◆ Your instructions ◆
Please work out how many lines in the records below include the word "brown", and reply with that number only.

◆ Input records ◆
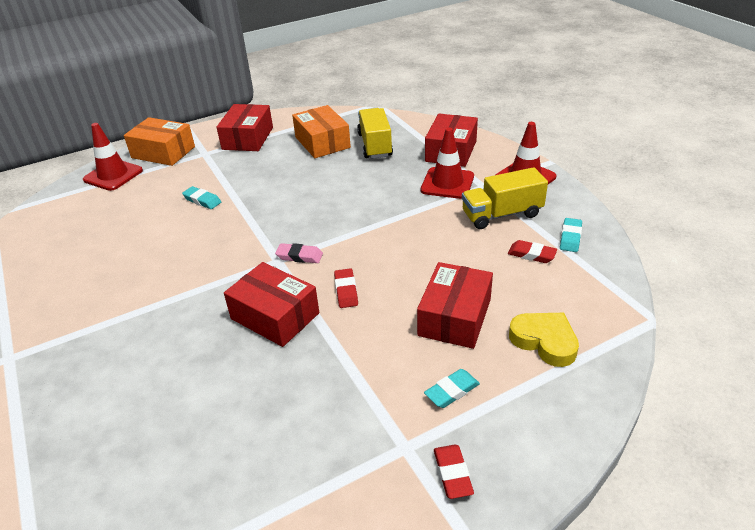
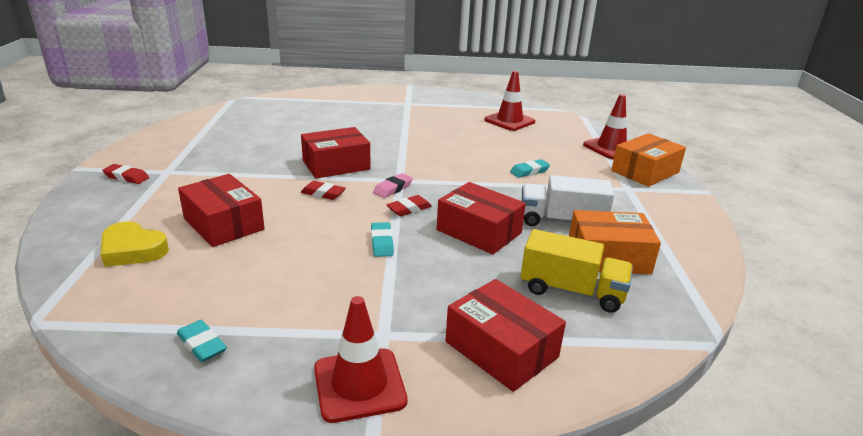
camera: 115 degrees right, 10 degrees down
red box [216,104,273,151] -> red box moved to [437,182,526,254]
red traffic cone [421,128,474,199] -> red traffic cone moved to [484,71,535,131]
turquoise eraser [424,369,480,408] -> turquoise eraser moved to [371,222,394,257]
yellow truck [462,167,548,229] -> none
red eraser [508,240,557,263] -> red eraser moved to [386,195,432,216]
yellow heart [509,313,579,367] -> yellow heart turned 45 degrees clockwise [101,221,169,267]
none -> white truck [521,175,614,226]

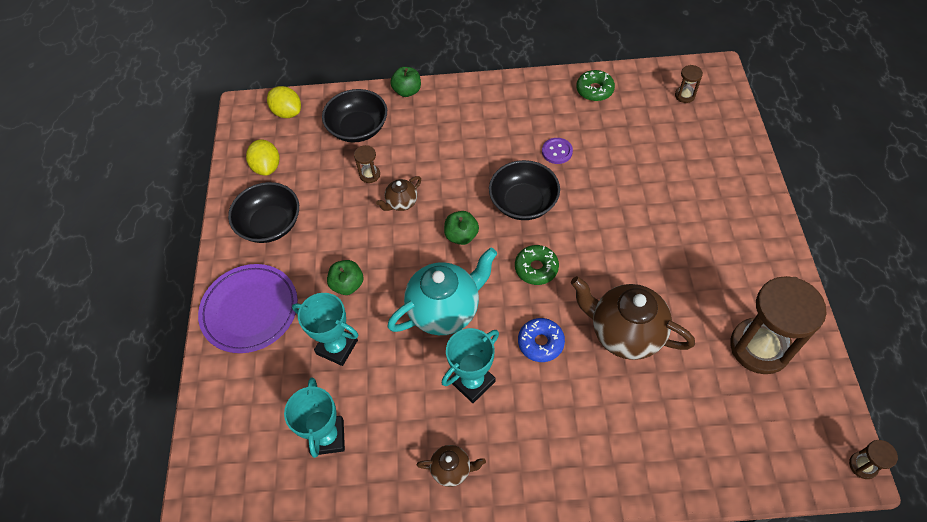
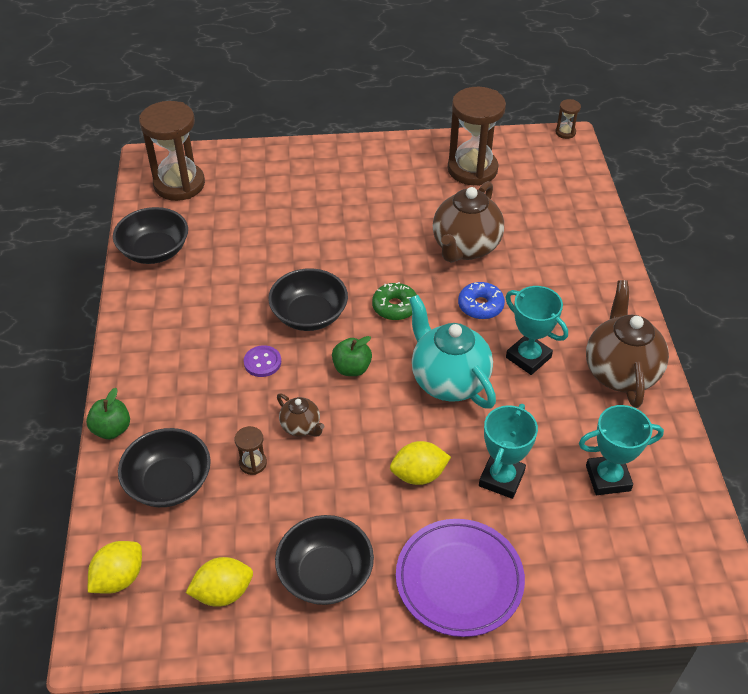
camera: 95 degrees left, 10 degrees down
green apple [327,260,363,295] -> yellow lemon [390,441,451,485]
brown teapot [416,445,486,487] -> brown teapot [586,280,669,408], size x2.03
purple button [542,138,573,164] -> purple button moved to [244,345,281,377]
green donut [576,70,615,101] -> black bowl [113,207,188,264]
brown hourglass [675,65,703,103] -> brown hourglass [139,101,205,201], size x2.37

◆ Result ◆
2